- PROBLEM DESCRIPTION
In this data, count the lines in which "white" appears and give only that number.

Content starts

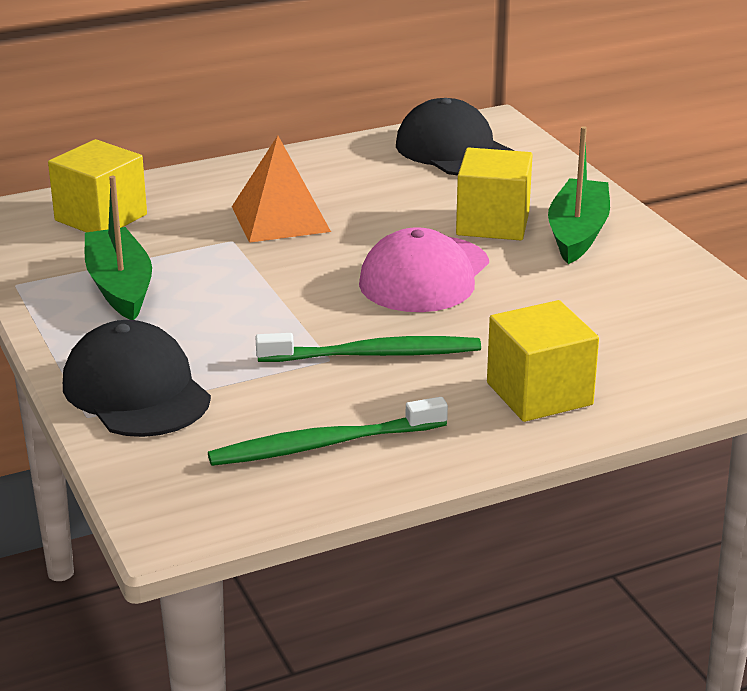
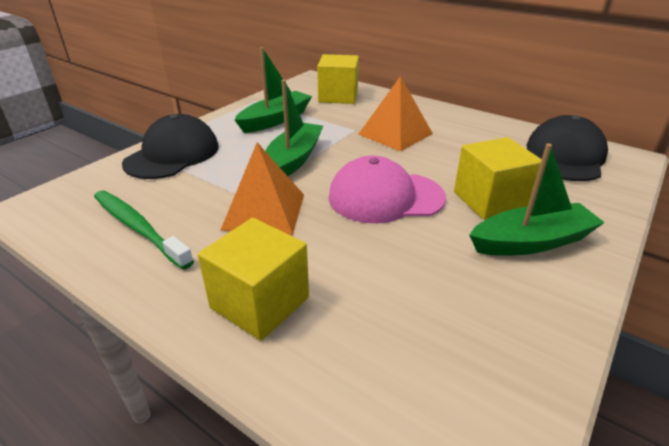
camera: 60 degrees right, 5 degrees up
(267, 305) = (293, 160): none -> green boat
(375, 354) = (264, 211): green toothbrush -> orange pyramid

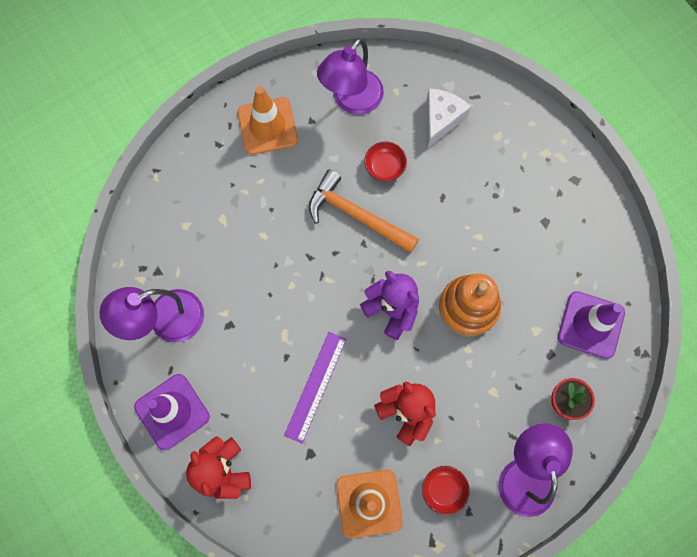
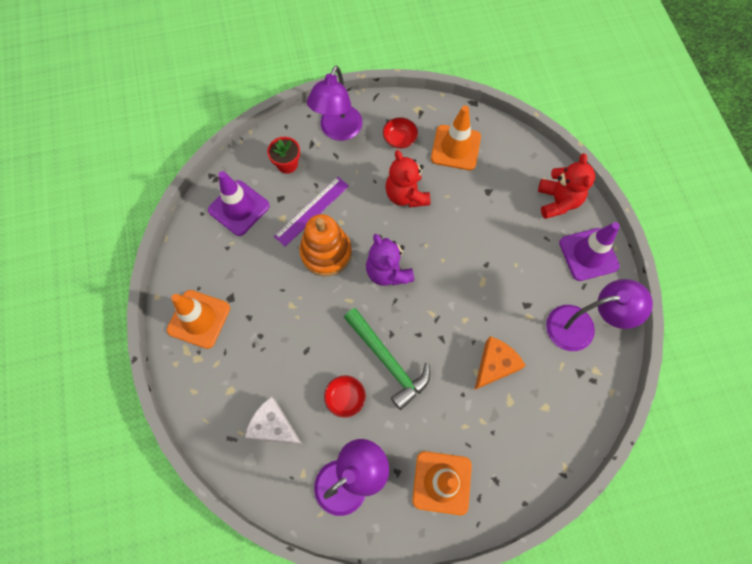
camera: 160 degrees left, 5 degrees down
(247, 248) = (494, 365): none -> orange cheese
(315, 386) = (469, 235): purple ruler -> purple ruler (312, 211)
(356, 215) = (388, 361): orange hammer -> green hammer
(441, 119) = (274, 426): white cheese -> white cheese turned 75 degrees clockwise
(565, 190) = (199, 319): none -> orange traffic cone

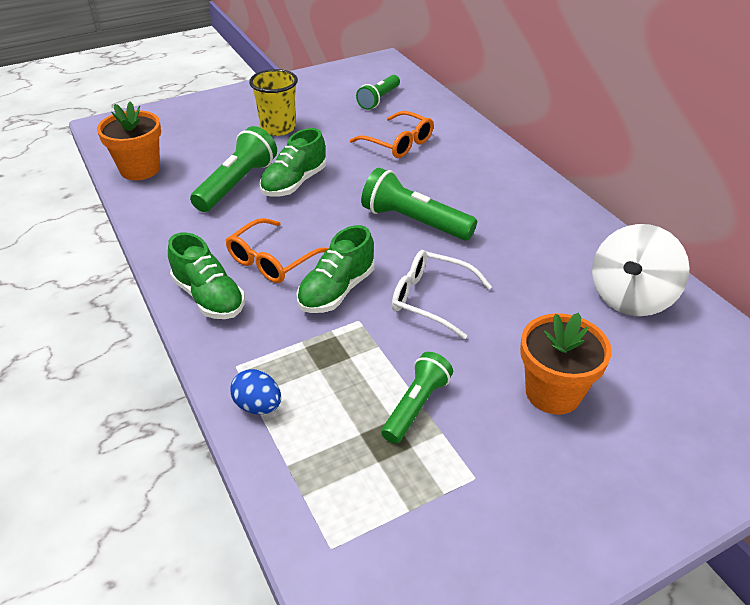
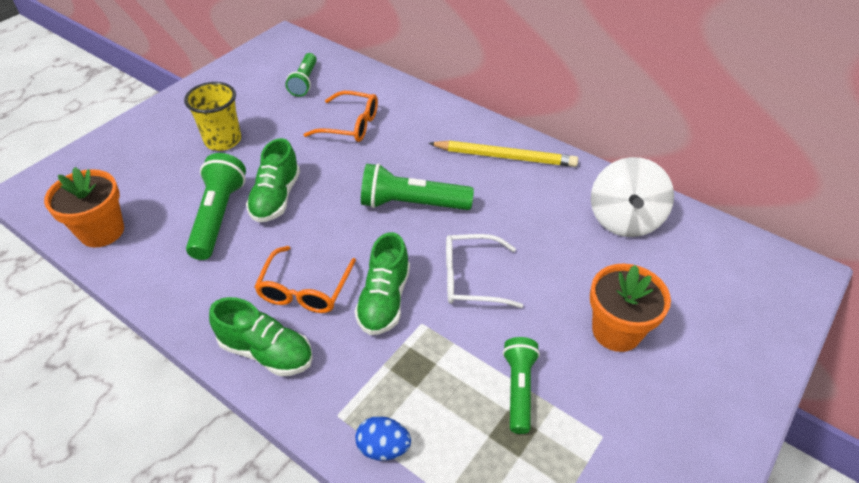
camera: 25 degrees left, 5 degrees up
(534, 207) = (505, 157): none -> yellow pencil

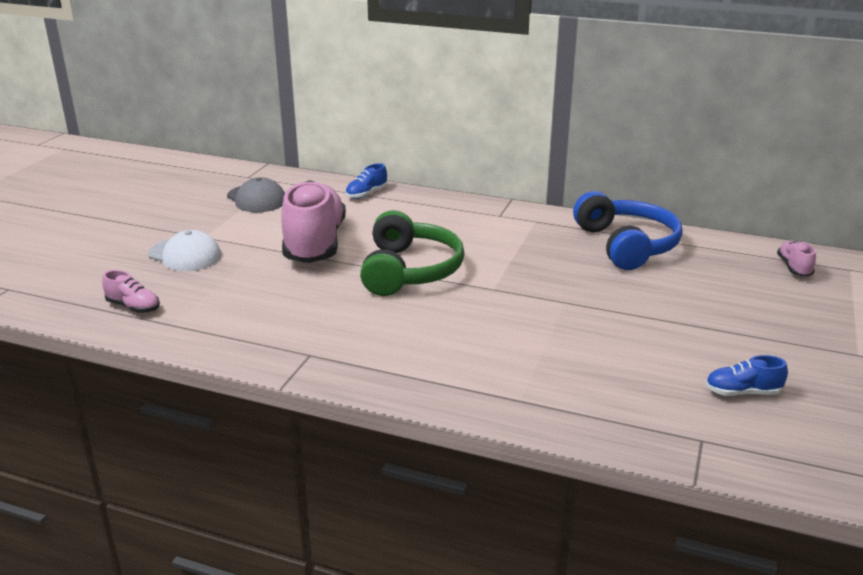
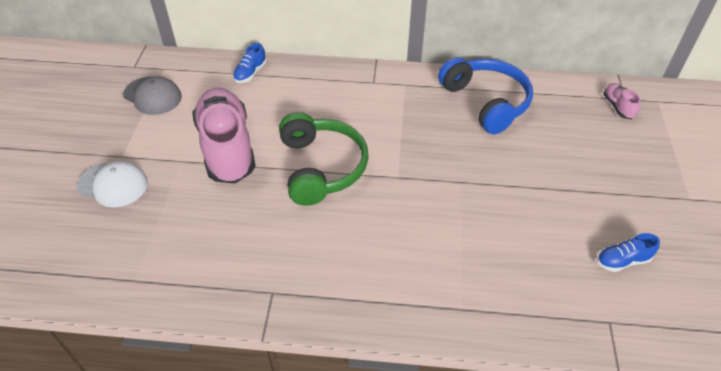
camera: 15 degrees left, 20 degrees up
(133, 307) = (90, 265): pink shoe -> none

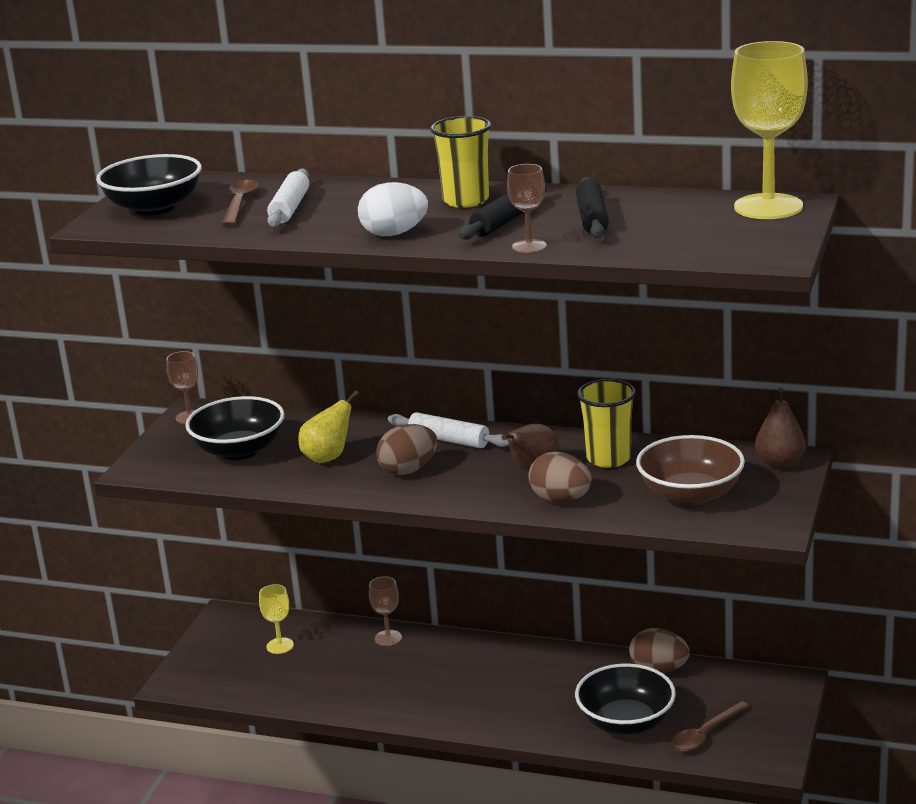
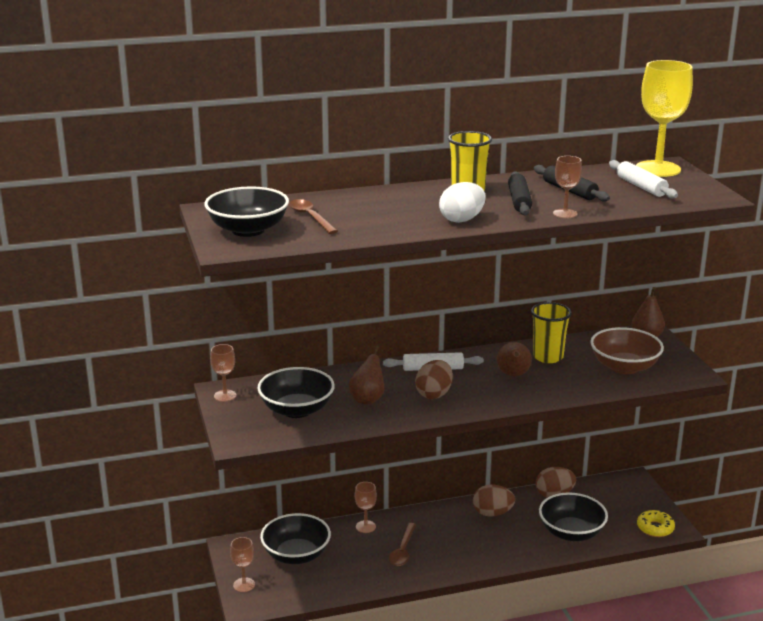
camera: 35 degrees left, 0 degrees up
(194, 660) = (244, 585): none -> brown goblet
(280, 646) = (296, 555): yellow goblet -> black bowl
(290, 208) = (354, 215): white rolling pin -> white rolling pin (641, 187)
(328, 457) = (367, 399): yellow pear -> brown pear
(561, 500) = (555, 389): brown egg -> brown egg (492, 513)
(705, 734) = (622, 525): brown spoon -> brown spoon (403, 550)
(746, 752) = (655, 528): none -> yellow donut

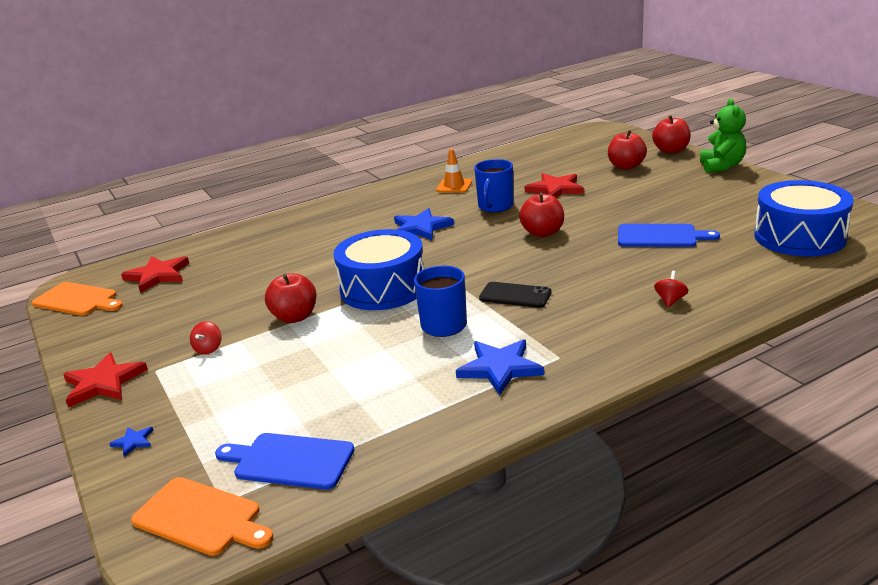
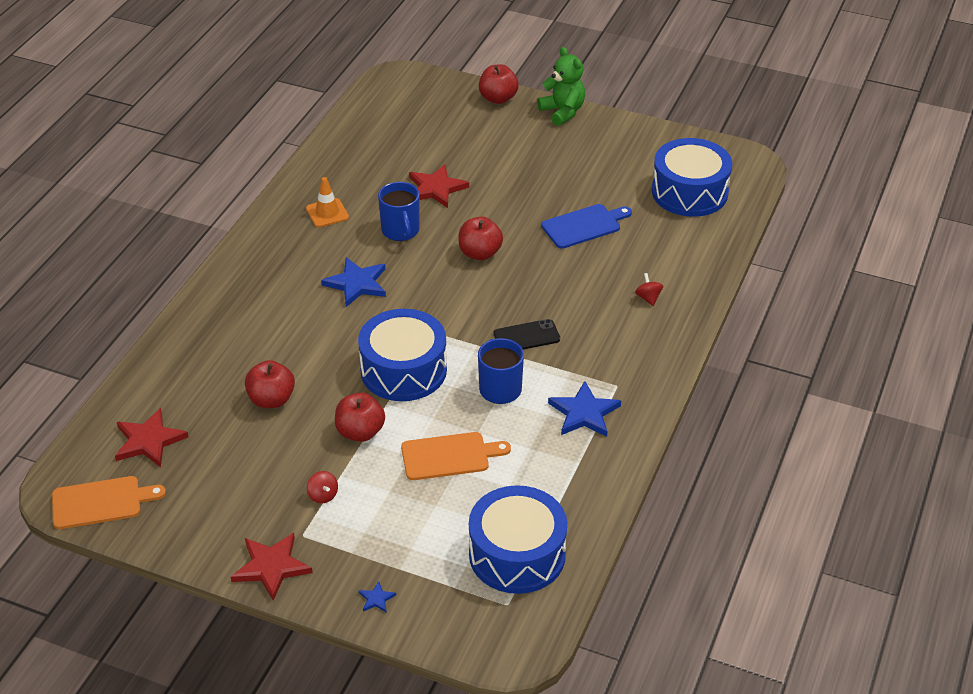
camera: 40 degrees left, 15 degrees up
(200, 517) = (506, 621): orange cutting board -> orange cutting board (449, 456)
(289, 461) = (517, 554): blue cutting board -> blue drum
(626, 166) = (475, 135): red apple -> red apple (271, 400)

Content ends

- TASK RESULT
2